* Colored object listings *
^^^^^^^^
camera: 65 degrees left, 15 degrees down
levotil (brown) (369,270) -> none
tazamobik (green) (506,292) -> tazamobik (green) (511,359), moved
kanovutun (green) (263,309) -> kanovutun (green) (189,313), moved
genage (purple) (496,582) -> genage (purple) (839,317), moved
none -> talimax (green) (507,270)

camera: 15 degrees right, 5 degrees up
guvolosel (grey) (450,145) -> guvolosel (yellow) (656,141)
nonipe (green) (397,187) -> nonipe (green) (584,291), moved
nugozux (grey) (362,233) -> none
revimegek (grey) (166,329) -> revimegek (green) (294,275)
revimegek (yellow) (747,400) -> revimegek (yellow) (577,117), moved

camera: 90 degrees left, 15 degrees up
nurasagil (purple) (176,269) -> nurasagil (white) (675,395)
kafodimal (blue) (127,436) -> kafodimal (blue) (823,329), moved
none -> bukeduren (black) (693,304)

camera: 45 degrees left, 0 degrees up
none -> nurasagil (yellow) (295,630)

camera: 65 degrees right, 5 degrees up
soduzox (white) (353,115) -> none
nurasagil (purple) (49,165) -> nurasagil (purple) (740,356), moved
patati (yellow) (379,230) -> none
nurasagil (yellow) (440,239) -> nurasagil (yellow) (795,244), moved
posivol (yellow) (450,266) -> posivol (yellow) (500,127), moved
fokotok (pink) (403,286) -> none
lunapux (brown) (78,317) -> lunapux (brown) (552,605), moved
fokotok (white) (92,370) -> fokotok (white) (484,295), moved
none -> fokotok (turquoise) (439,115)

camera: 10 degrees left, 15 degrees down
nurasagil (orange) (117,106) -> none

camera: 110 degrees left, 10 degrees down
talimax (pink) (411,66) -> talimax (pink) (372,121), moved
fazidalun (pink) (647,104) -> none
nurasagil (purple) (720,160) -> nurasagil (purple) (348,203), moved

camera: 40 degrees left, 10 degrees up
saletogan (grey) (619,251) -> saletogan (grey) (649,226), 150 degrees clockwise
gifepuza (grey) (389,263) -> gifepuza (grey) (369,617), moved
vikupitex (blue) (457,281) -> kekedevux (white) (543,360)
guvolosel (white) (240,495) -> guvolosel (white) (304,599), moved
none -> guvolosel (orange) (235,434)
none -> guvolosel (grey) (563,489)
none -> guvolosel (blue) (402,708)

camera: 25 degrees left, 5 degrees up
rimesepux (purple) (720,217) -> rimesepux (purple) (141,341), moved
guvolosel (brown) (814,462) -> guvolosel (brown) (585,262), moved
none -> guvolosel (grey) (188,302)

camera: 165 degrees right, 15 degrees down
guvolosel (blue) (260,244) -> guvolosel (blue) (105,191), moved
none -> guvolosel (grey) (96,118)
^^^^^^^^
Restate every entry above exactly as it stands.

camera: 65 degrees left, 15 degrees down
levotil (brown) (369,270) -> none
tazamobik (green) (506,292) -> tazamobik (green) (511,359), moved
kanovutun (green) (263,309) -> kanovutun (green) (189,313), moved
genage (purple) (496,582) -> genage (purple) (839,317), moved
none -> talimax (green) (507,270)

camera: 15 degrees right, 5 degrees up
guvolosel (grey) (450,145) -> guvolosel (yellow) (656,141)
nonipe (green) (397,187) -> nonipe (green) (584,291), moved
nugozux (grey) (362,233) -> none
revimegek (grey) (166,329) -> revimegek (green) (294,275)
revimegek (yellow) (747,400) -> revimegek (yellow) (577,117), moved

camera: 90 degrees left, 15 degrees up
nurasagil (purple) (176,269) -> nurasagil (white) (675,395)
kafodimal (blue) (127,436) -> kafodimal (blue) (823,329), moved
none -> bukeduren (black) (693,304)

camera: 45 degrees left, 0 degrees up
none -> nurasagil (yellow) (295,630)

camera: 65 degrees right, 5 degrees up
soduzox (white) (353,115) -> none
nurasagil (purple) (49,165) -> nurasagil (purple) (740,356), moved
patati (yellow) (379,230) -> none
nurasagil (yellow) (440,239) -> nurasagil (yellow) (795,244), moved
posivol (yellow) (450,266) -> posivol (yellow) (500,127), moved
fokotok (pink) (403,286) -> none
lunapux (brown) (78,317) -> lunapux (brown) (552,605), moved
fokotok (white) (92,370) -> fokotok (white) (484,295), moved
none -> fokotok (turquoise) (439,115)

camera: 10 degrees left, 15 degrees down
nurasagil (orange) (117,106) -> none

camera: 110 degrees left, 10 degrees down
talimax (pink) (411,66) -> talimax (pink) (372,121), moved
fazidalun (pink) (647,104) -> none
nurasagil (purple) (720,160) -> nurasagil (purple) (348,203), moved

camera: 40 degrees left, 10 degrees up
saletogan (grey) (619,251) -> saletogan (grey) (649,226), 150 degrees clockwise
gifepuza (grey) (389,263) -> gifepuza (grey) (369,617), moved
vikupitex (blue) (457,281) -> kekedevux (white) (543,360)
guvolosel (white) (240,495) -> guvolosel (white) (304,599), moved
none -> guvolosel (orange) (235,434)
none -> guvolosel (grey) (563,489)
none -> guvolosel (blue) (402,708)

camera: 25 degrees left, 5 degrees up
rimesepux (purple) (720,217) -> rimesepux (purple) (141,341), moved
guvolosel (brown) (814,462) -> guvolosel (brown) (585,262), moved
none -> guvolosel (grey) (188,302)

camera: 165 degrees right, 15 degrees down
guvolosel (blue) (260,244) -> guvolosel (blue) (105,191), moved
none -> guvolosel (grey) (96,118)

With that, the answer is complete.